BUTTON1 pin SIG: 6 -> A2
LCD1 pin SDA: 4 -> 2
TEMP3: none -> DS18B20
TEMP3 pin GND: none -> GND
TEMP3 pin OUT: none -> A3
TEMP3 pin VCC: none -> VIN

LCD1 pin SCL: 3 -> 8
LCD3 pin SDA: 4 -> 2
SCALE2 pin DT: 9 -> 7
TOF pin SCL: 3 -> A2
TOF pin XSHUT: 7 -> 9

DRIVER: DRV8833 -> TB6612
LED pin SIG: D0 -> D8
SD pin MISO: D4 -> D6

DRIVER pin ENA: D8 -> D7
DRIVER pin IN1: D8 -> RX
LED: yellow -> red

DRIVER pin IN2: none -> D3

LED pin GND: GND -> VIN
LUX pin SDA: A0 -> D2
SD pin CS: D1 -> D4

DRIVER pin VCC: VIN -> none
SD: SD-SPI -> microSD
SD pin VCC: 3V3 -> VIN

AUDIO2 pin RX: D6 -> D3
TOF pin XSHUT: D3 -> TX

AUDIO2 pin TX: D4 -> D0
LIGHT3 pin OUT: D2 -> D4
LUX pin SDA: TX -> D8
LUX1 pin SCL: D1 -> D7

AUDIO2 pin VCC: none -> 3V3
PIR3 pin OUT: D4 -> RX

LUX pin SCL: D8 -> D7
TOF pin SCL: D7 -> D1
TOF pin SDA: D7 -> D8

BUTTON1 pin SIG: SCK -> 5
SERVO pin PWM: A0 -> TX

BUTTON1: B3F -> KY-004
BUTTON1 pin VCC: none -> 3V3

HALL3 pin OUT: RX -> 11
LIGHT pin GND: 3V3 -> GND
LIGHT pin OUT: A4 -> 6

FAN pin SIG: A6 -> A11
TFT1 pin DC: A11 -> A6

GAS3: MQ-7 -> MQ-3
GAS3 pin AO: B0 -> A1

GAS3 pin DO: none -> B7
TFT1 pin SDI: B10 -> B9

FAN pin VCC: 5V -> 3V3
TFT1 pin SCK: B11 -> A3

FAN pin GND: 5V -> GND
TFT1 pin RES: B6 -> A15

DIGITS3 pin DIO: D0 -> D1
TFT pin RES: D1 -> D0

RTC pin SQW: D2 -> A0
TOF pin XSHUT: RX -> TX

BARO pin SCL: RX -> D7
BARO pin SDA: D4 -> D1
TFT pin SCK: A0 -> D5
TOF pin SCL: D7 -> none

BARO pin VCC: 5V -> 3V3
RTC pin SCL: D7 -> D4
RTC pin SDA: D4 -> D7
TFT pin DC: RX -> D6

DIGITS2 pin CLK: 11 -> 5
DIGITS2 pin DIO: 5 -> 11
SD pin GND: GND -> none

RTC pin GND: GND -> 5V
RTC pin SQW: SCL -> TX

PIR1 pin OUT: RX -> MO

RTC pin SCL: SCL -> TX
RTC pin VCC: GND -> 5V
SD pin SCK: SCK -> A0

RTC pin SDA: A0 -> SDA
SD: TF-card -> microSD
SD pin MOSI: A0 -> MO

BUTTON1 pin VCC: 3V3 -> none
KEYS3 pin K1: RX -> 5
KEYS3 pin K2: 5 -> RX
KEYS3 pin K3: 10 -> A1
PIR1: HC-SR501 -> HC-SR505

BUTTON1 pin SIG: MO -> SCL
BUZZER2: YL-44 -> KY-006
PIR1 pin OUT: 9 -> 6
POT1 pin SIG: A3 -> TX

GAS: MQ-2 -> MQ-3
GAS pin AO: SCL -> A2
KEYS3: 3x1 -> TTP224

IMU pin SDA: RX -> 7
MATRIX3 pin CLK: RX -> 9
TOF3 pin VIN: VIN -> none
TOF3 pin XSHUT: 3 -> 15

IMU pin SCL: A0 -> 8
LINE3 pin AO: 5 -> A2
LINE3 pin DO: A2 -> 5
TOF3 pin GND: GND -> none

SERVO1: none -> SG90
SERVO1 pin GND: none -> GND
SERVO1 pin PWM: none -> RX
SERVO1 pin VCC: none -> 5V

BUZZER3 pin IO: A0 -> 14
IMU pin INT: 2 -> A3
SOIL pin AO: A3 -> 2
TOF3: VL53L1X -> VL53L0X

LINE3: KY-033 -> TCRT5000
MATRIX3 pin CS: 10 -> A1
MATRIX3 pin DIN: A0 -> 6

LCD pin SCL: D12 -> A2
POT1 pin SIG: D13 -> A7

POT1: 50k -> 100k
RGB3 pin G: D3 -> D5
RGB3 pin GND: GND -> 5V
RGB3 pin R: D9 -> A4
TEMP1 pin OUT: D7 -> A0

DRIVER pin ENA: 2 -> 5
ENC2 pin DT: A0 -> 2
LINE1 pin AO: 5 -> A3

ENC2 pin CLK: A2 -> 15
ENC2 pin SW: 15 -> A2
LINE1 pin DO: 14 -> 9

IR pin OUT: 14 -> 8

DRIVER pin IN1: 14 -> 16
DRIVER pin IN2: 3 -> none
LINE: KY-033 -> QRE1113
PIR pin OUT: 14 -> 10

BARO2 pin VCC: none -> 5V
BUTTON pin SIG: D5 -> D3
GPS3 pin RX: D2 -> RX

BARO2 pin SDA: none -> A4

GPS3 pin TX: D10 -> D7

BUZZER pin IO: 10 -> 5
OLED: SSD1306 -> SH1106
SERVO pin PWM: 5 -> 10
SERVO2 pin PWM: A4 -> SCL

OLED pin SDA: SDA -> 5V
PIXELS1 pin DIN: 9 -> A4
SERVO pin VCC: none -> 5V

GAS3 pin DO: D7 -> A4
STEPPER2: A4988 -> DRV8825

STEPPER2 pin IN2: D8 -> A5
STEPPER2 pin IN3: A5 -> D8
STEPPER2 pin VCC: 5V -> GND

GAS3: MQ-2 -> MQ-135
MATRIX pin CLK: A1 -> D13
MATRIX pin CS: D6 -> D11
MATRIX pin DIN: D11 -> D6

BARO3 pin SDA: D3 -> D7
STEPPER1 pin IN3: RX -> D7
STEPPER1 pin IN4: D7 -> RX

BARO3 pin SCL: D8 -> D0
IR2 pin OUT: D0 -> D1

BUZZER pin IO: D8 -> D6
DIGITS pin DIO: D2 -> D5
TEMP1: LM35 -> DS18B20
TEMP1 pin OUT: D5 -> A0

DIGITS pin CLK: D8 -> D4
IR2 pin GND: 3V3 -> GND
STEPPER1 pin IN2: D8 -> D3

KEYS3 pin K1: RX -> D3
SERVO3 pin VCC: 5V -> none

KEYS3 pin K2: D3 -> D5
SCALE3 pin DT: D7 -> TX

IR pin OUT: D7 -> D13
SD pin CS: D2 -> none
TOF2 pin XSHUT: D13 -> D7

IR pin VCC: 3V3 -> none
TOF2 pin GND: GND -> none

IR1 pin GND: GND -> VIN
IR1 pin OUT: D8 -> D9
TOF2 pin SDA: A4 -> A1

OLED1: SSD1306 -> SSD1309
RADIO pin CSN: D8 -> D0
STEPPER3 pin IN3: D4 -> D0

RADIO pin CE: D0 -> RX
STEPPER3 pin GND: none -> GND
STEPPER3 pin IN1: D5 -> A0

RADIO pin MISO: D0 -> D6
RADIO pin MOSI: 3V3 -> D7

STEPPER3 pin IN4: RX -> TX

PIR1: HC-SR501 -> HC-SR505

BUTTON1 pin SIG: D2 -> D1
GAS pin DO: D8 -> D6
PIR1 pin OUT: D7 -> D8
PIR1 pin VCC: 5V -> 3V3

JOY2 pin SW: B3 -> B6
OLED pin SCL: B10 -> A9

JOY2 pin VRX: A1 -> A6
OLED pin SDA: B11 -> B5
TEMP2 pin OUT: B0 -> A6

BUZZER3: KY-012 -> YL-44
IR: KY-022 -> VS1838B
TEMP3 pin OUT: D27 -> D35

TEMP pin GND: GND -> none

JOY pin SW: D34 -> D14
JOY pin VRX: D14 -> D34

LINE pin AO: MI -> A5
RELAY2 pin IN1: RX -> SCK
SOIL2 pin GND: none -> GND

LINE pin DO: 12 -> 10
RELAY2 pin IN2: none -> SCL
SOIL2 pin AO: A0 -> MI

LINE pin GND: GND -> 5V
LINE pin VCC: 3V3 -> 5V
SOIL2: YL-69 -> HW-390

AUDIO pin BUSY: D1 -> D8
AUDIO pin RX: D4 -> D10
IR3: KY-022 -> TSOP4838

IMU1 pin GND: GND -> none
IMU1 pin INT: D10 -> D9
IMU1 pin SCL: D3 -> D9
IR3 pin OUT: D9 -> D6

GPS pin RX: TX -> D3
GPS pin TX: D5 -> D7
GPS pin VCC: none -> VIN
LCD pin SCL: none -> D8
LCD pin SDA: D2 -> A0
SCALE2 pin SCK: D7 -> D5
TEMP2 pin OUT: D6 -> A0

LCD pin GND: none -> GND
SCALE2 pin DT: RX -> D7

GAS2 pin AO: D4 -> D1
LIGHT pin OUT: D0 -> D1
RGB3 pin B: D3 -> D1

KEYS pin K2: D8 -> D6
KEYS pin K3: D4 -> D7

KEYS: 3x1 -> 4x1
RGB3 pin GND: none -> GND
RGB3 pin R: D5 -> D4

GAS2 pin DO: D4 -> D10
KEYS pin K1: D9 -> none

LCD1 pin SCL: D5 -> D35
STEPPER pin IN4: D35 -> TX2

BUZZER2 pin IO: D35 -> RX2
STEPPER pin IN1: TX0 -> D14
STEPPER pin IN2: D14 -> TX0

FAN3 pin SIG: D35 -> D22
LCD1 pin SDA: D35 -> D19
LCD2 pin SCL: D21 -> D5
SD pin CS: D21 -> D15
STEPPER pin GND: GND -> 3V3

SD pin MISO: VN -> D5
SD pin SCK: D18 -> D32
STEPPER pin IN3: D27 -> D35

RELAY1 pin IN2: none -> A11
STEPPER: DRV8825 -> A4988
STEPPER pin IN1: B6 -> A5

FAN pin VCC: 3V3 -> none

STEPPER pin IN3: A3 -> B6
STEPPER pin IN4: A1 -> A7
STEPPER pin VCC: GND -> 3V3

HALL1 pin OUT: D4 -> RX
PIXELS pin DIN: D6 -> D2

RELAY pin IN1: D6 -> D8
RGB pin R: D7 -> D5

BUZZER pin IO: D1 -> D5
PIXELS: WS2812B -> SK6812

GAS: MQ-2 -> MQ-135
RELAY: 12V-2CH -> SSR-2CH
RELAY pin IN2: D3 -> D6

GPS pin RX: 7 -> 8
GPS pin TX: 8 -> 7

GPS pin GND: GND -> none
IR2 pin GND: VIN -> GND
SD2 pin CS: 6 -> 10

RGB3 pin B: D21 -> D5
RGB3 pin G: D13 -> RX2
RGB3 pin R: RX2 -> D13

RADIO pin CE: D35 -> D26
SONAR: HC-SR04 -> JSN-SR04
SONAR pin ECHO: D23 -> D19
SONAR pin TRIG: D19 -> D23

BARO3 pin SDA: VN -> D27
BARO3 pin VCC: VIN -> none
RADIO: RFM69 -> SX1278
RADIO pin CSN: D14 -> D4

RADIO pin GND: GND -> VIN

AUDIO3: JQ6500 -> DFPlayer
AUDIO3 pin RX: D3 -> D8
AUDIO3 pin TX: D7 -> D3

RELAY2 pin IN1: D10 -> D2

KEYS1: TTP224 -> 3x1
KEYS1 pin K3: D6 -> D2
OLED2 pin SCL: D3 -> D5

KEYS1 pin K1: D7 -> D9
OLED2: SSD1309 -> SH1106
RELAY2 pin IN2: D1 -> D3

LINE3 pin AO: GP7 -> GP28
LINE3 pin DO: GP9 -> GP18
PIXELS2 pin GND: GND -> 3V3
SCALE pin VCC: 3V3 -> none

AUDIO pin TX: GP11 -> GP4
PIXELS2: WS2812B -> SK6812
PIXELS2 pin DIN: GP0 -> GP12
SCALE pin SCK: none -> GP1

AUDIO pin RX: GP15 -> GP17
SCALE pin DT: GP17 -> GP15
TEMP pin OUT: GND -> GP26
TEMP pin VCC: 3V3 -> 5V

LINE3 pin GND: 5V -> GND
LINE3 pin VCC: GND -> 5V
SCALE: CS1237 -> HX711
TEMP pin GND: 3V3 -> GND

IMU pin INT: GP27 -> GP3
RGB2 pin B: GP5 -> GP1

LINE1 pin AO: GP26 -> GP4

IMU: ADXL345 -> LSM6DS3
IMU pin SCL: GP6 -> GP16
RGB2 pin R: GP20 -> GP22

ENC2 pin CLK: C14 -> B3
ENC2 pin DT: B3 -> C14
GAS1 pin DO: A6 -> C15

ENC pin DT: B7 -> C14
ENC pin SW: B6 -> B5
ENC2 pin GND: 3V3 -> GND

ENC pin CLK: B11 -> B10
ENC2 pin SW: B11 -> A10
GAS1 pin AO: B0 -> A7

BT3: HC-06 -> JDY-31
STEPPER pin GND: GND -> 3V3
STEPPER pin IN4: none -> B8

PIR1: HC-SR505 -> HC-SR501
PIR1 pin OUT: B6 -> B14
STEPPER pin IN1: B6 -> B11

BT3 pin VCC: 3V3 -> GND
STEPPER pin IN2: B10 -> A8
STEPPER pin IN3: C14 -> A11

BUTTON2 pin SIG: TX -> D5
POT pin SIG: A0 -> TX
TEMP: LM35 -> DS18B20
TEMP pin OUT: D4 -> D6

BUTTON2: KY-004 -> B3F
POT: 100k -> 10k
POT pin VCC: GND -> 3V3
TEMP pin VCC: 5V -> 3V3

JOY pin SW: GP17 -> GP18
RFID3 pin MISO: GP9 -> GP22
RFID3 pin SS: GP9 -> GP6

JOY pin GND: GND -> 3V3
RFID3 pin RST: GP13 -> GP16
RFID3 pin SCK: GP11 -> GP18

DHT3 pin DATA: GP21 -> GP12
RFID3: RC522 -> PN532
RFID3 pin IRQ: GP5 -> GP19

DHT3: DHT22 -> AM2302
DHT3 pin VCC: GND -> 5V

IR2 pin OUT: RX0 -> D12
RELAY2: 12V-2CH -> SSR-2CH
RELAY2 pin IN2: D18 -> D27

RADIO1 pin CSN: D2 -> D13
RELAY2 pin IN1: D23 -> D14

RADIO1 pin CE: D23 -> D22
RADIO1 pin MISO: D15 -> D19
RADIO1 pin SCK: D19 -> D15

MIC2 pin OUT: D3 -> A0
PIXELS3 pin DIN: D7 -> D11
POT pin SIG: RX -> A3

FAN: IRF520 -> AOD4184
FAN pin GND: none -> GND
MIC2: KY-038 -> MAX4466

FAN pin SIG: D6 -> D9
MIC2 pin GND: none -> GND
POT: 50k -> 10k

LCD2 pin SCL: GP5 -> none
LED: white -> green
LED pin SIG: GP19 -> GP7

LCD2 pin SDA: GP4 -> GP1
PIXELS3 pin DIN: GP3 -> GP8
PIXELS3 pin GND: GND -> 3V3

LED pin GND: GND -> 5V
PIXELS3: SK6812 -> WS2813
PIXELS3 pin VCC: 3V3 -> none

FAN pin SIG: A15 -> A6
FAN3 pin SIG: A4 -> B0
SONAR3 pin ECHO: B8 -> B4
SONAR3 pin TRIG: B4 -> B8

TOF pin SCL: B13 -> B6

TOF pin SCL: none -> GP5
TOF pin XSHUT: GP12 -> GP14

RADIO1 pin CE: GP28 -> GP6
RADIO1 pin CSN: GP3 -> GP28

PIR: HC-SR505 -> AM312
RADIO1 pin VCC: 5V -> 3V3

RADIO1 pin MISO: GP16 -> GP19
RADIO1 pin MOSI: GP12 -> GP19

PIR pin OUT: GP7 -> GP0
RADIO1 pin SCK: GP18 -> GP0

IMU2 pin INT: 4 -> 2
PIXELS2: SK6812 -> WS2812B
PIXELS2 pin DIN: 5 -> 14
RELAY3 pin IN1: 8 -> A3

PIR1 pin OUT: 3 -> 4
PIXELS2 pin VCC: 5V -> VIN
━━━━━━━━━━━━━━━━━━━━
* The problem: Could you retype exactly the lines above, starting at the line that contains "RELAY1 pin IN2: none -> A11" and ending at the line that contains "IR2 pin GND: VIN -> GND", and nothing more?

* Solution to the problem:
RELAY1 pin IN2: none -> A11
STEPPER: DRV8825 -> A4988
STEPPER pin IN1: B6 -> A5

FAN pin VCC: 3V3 -> none

STEPPER pin IN3: A3 -> B6
STEPPER pin IN4: A1 -> A7
STEPPER pin VCC: GND -> 3V3

HALL1 pin OUT: D4 -> RX
PIXELS pin DIN: D6 -> D2

RELAY pin IN1: D6 -> D8
RGB pin R: D7 -> D5

BUZZER pin IO: D1 -> D5
PIXELS: WS2812B -> SK6812

GAS: MQ-2 -> MQ-135
RELAY: 12V-2CH -> SSR-2CH
RELAY pin IN2: D3 -> D6

GPS pin RX: 7 -> 8
GPS pin TX: 8 -> 7

GPS pin GND: GND -> none
IR2 pin GND: VIN -> GND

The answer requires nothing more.